■ Work to be completed: The reply must consist of the complete listing, reproduced exactly, with no images included.

■ Information provided:
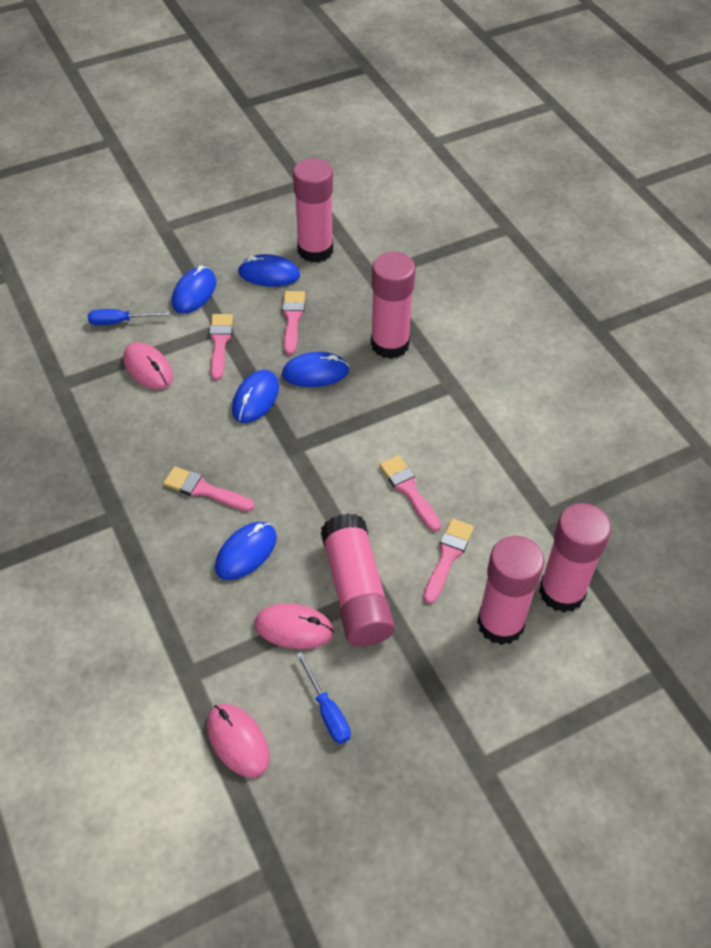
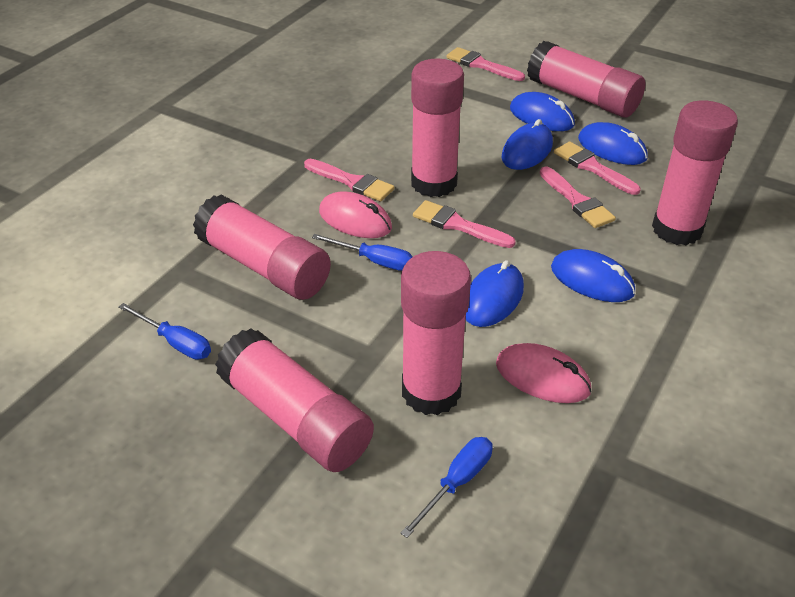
blue screwdriver: 2 -> 3
pink glue stick: 5 -> 6
pink mouse: 3 -> 2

■ Solution to this problem:
blue screwdriver: 2 -> 3
pink glue stick: 5 -> 6
pink mouse: 3 -> 2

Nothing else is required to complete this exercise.